▶ Action item
Each line of the records that includes "right" should be found and copied.

▶ Data for this exercise

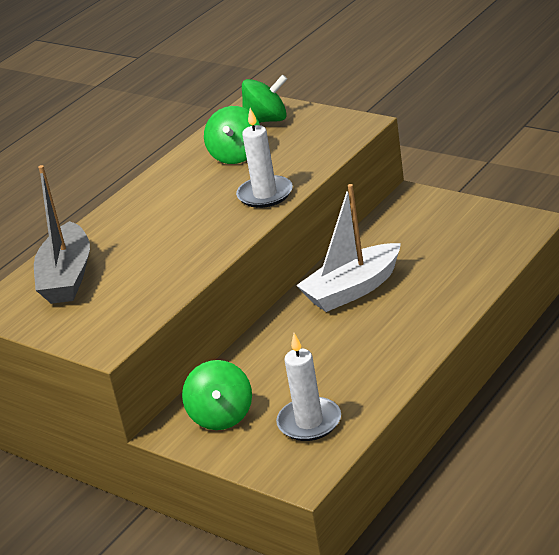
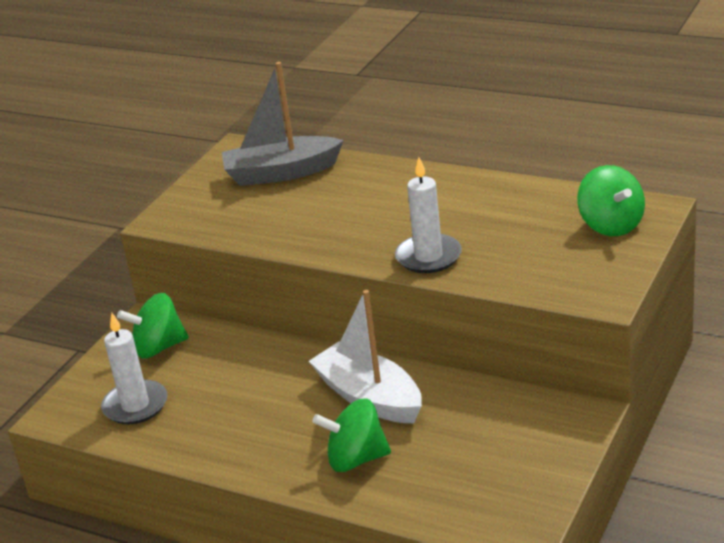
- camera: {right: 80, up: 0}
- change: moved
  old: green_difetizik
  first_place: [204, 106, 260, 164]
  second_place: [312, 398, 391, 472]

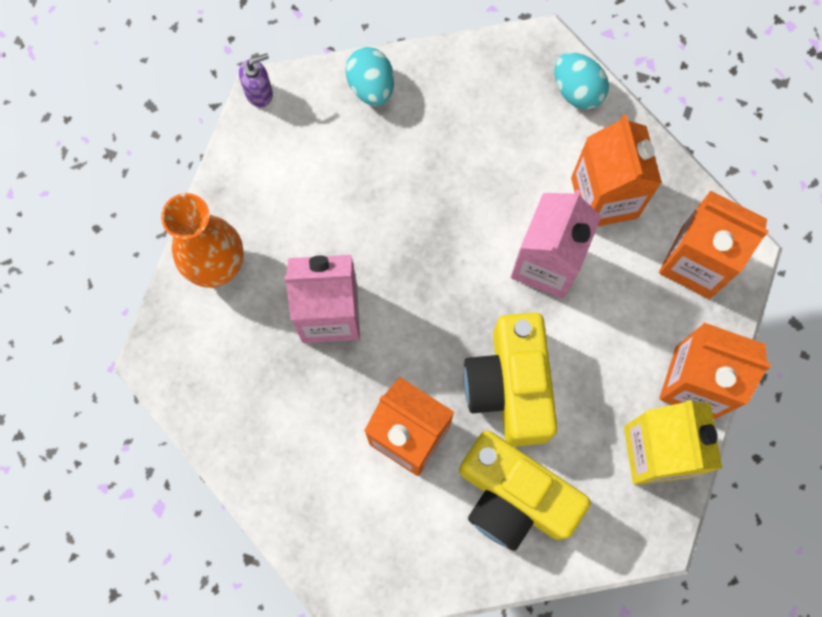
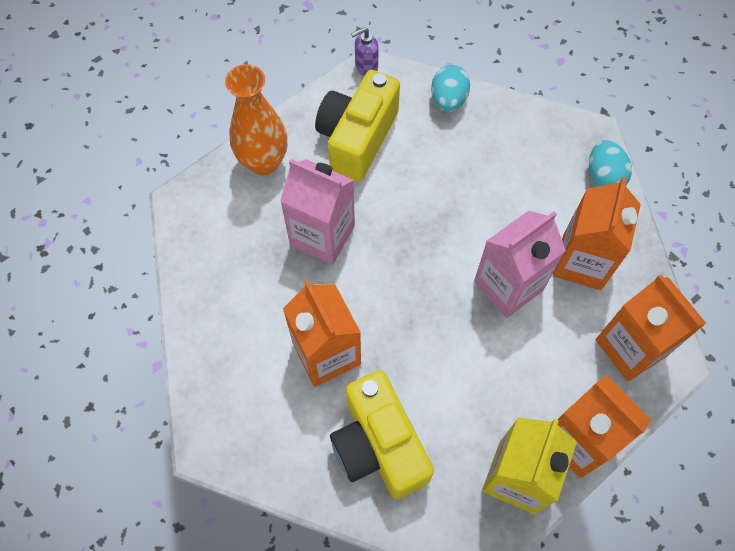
- camera: {right: 30, up: -10}
- change: turned
  old: purple_botimin
  first_place: [239, 53, 273, 107]
  second_place: [351, 27, 379, 76]
  degrees: 150
- change: moved
  old: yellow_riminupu
  first_place: [463, 312, 558, 447]
  second_place: [315, 70, 400, 182]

▶ Solution for this exercise
- camera: {right: 80, up: 0}
- camera: {right: 30, up: -10}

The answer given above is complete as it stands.